DATA SHOWN START

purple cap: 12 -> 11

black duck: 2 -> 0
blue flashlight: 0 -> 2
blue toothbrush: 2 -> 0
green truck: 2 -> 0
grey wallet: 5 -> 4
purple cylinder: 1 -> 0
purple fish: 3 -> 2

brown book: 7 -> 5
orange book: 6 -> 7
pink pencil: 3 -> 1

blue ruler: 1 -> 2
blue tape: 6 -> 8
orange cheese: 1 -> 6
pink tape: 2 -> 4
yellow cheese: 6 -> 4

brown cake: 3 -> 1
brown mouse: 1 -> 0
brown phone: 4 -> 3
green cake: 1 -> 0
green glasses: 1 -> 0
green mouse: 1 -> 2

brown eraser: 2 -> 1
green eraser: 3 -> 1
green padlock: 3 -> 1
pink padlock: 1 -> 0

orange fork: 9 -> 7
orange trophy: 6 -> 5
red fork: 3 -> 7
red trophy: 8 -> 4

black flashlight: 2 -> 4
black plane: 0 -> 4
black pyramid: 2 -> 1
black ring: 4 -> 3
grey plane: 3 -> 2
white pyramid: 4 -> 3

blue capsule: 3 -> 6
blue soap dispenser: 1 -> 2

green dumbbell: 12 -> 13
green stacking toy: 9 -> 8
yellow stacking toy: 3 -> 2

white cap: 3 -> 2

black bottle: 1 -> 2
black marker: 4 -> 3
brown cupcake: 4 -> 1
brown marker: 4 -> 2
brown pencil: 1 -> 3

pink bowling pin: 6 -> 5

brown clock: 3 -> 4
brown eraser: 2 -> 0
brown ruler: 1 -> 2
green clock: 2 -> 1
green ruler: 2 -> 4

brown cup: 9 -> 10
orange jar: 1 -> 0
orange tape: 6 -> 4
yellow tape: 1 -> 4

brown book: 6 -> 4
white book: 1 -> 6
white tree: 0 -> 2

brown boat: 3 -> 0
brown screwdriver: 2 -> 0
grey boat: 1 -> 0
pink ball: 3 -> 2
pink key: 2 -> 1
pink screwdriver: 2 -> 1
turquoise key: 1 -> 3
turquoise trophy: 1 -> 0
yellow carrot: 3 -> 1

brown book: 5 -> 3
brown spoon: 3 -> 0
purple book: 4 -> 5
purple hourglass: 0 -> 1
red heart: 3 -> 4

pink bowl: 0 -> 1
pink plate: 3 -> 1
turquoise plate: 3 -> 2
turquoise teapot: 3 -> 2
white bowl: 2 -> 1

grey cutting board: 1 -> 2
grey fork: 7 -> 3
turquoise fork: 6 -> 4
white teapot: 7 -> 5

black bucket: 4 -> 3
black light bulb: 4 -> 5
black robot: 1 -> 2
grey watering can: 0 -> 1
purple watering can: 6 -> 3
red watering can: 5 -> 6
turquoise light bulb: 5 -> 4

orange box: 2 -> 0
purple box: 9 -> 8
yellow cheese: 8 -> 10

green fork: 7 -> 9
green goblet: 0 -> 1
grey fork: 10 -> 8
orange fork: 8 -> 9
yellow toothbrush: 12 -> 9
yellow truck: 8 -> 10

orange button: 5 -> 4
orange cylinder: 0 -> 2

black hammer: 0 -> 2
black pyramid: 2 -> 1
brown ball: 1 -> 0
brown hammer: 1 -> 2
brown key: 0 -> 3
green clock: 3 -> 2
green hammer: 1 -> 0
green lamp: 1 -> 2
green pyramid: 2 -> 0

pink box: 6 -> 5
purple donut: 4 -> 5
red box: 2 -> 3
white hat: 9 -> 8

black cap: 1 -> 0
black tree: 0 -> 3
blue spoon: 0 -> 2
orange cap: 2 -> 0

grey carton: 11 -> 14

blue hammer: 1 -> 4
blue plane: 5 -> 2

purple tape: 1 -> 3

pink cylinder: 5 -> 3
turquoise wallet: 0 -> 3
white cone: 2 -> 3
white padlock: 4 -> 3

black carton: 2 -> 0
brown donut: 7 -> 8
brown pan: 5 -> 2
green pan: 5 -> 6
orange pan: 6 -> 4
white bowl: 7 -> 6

DATA SHOWN END

→ YOUR GOAL
The entries above need to be transcribed with no differences at all.

→ TASK SOLUTION
purple cap: 12 -> 11

black duck: 2 -> 0
blue flashlight: 0 -> 2
blue toothbrush: 2 -> 0
green truck: 2 -> 0
grey wallet: 5 -> 4
purple cylinder: 1 -> 0
purple fish: 3 -> 2

brown book: 7 -> 5
orange book: 6 -> 7
pink pencil: 3 -> 1

blue ruler: 1 -> 2
blue tape: 6 -> 8
orange cheese: 1 -> 6
pink tape: 2 -> 4
yellow cheese: 6 -> 4

brown cake: 3 -> 1
brown mouse: 1 -> 0
brown phone: 4 -> 3
green cake: 1 -> 0
green glasses: 1 -> 0
green mouse: 1 -> 2

brown eraser: 2 -> 1
green eraser: 3 -> 1
green padlock: 3 -> 1
pink padlock: 1 -> 0

orange fork: 9 -> 7
orange trophy: 6 -> 5
red fork: 3 -> 7
red trophy: 8 -> 4

black flashlight: 2 -> 4
black plane: 0 -> 4
black pyramid: 2 -> 1
black ring: 4 -> 3
grey plane: 3 -> 2
white pyramid: 4 -> 3

blue capsule: 3 -> 6
blue soap dispenser: 1 -> 2

green dumbbell: 12 -> 13
green stacking toy: 9 -> 8
yellow stacking toy: 3 -> 2

white cap: 3 -> 2

black bottle: 1 -> 2
black marker: 4 -> 3
brown cupcake: 4 -> 1
brown marker: 4 -> 2
brown pencil: 1 -> 3

pink bowling pin: 6 -> 5

brown clock: 3 -> 4
brown eraser: 2 -> 0
brown ruler: 1 -> 2
green clock: 2 -> 1
green ruler: 2 -> 4

brown cup: 9 -> 10
orange jar: 1 -> 0
orange tape: 6 -> 4
yellow tape: 1 -> 4

brown book: 6 -> 4
white book: 1 -> 6
white tree: 0 -> 2

brown boat: 3 -> 0
brown screwdriver: 2 -> 0
grey boat: 1 -> 0
pink ball: 3 -> 2
pink key: 2 -> 1
pink screwdriver: 2 -> 1
turquoise key: 1 -> 3
turquoise trophy: 1 -> 0
yellow carrot: 3 -> 1

brown book: 5 -> 3
brown spoon: 3 -> 0
purple book: 4 -> 5
purple hourglass: 0 -> 1
red heart: 3 -> 4

pink bowl: 0 -> 1
pink plate: 3 -> 1
turquoise plate: 3 -> 2
turquoise teapot: 3 -> 2
white bowl: 2 -> 1

grey cutting board: 1 -> 2
grey fork: 7 -> 3
turquoise fork: 6 -> 4
white teapot: 7 -> 5

black bucket: 4 -> 3
black light bulb: 4 -> 5
black robot: 1 -> 2
grey watering can: 0 -> 1
purple watering can: 6 -> 3
red watering can: 5 -> 6
turquoise light bulb: 5 -> 4

orange box: 2 -> 0
purple box: 9 -> 8
yellow cheese: 8 -> 10

green fork: 7 -> 9
green goblet: 0 -> 1
grey fork: 10 -> 8
orange fork: 8 -> 9
yellow toothbrush: 12 -> 9
yellow truck: 8 -> 10

orange button: 5 -> 4
orange cylinder: 0 -> 2

black hammer: 0 -> 2
black pyramid: 2 -> 1
brown ball: 1 -> 0
brown hammer: 1 -> 2
brown key: 0 -> 3
green clock: 3 -> 2
green hammer: 1 -> 0
green lamp: 1 -> 2
green pyramid: 2 -> 0

pink box: 6 -> 5
purple donut: 4 -> 5
red box: 2 -> 3
white hat: 9 -> 8

black cap: 1 -> 0
black tree: 0 -> 3
blue spoon: 0 -> 2
orange cap: 2 -> 0

grey carton: 11 -> 14

blue hammer: 1 -> 4
blue plane: 5 -> 2

purple tape: 1 -> 3

pink cylinder: 5 -> 3
turquoise wallet: 0 -> 3
white cone: 2 -> 3
white padlock: 4 -> 3

black carton: 2 -> 0
brown donut: 7 -> 8
brown pan: 5 -> 2
green pan: 5 -> 6
orange pan: 6 -> 4
white bowl: 7 -> 6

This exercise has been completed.